EXERCISE INSTRUCTIONS
Would you output the following records verbatim and skip the images in them?

EXTRACTED INFORMATION
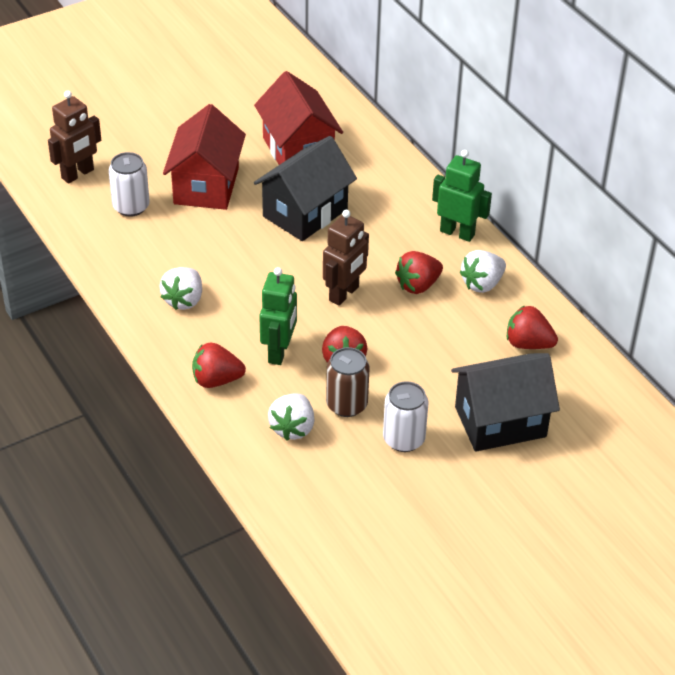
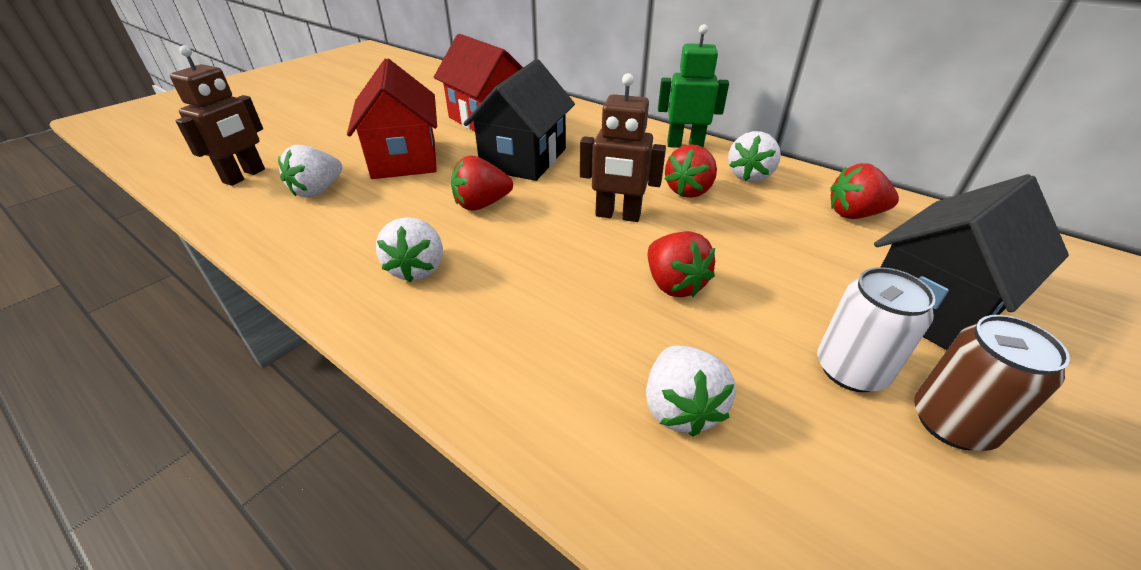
camera: 20 degrees left, 5 degrees down
white can [109,152,150,217] -> white strawberry [278,145,343,198]
red strawberry [192,342,246,388] -> red strawberry moved to [451,155,513,210]
green robot [259,267,297,365] -> none
brown robot [323,210,369,306] -> brown robot turned 90 degrees clockwise [580,73,666,222]
brown can [326,347,370,417] -> brown can moved to [914,315,1070,451]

RESULT OF THIS EXERCISE
camera: 20 degrees left, 5 degrees down
white can [109,152,150,217] -> white strawberry [278,145,343,198]
red strawberry [192,342,246,388] -> red strawberry moved to [451,155,513,210]
green robot [259,267,297,365] -> none
brown robot [323,210,369,306] -> brown robot turned 90 degrees clockwise [580,73,666,222]
brown can [326,347,370,417] -> brown can moved to [914,315,1070,451]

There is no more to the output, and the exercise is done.